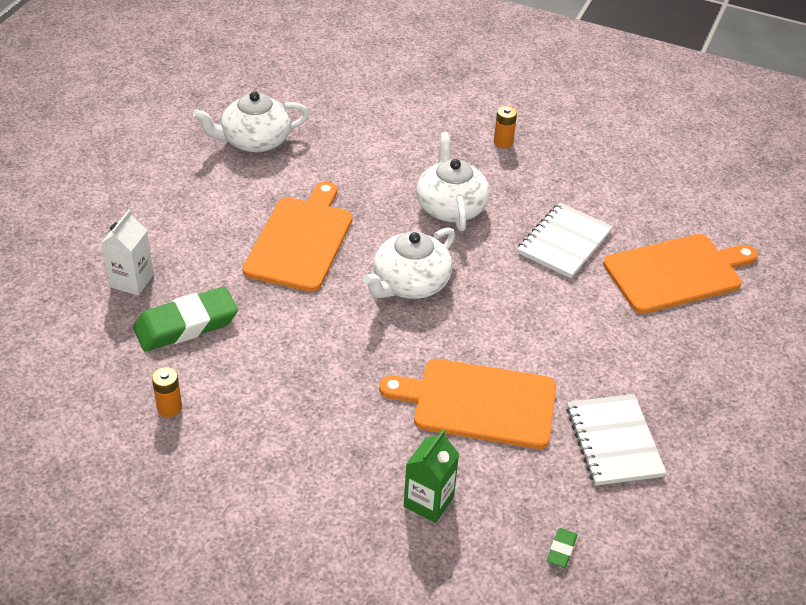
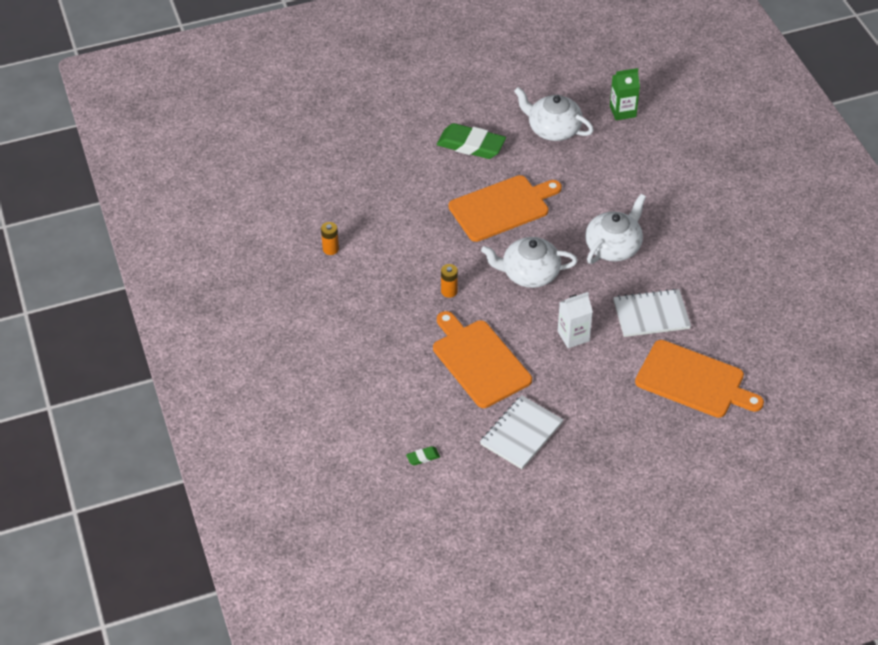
camera: 50 degrees right, 5 degrees up
(132, 281) = (389, 169): white carton -> white carton (573, 336)
(186, 325) = (387, 212): green eraser -> green eraser (471, 145)
(428, 501) = (391, 386): green carton -> green carton (622, 111)
(503, 142) = (703, 229): orange battery -> orange battery (449, 291)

## ACTIVITY
Please write out only the lines from the one containing "(186, 325) = (387, 212): green" to the end of the records above, exactly, both ends included.

## ANSWER TO THE PROBLEM
(186, 325) = (387, 212): green eraser -> green eraser (471, 145)
(428, 501) = (391, 386): green carton -> green carton (622, 111)
(503, 142) = (703, 229): orange battery -> orange battery (449, 291)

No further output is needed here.